Directions: Extract every text line from the listing below verbatim, leaving out the pictures.

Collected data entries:

● ● ●

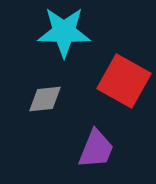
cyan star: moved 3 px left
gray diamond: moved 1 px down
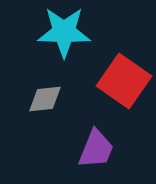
red square: rotated 6 degrees clockwise
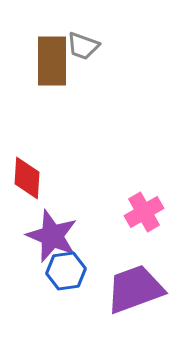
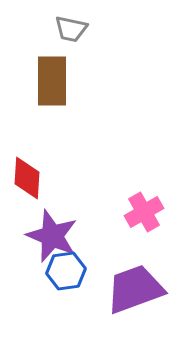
gray trapezoid: moved 12 px left, 17 px up; rotated 8 degrees counterclockwise
brown rectangle: moved 20 px down
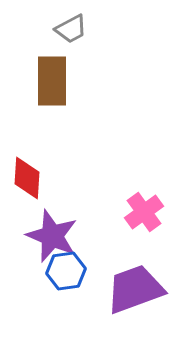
gray trapezoid: rotated 40 degrees counterclockwise
pink cross: rotated 6 degrees counterclockwise
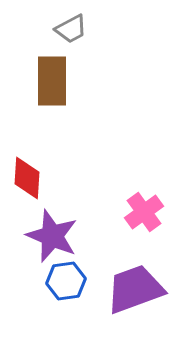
blue hexagon: moved 10 px down
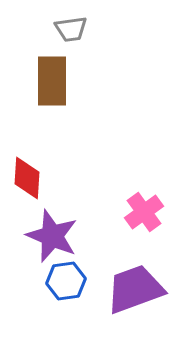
gray trapezoid: rotated 20 degrees clockwise
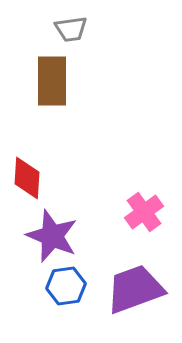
blue hexagon: moved 5 px down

● ● ●

Correct answer:
cyan star: moved 3 px left
gray diamond: moved 1 px down
red square: rotated 6 degrees clockwise
gray trapezoid: moved 12 px left, 17 px up; rotated 8 degrees counterclockwise
brown rectangle: moved 20 px down
gray trapezoid: rotated 40 degrees counterclockwise
pink cross: rotated 6 degrees counterclockwise
blue hexagon: moved 10 px down
gray trapezoid: rotated 20 degrees clockwise
blue hexagon: moved 5 px down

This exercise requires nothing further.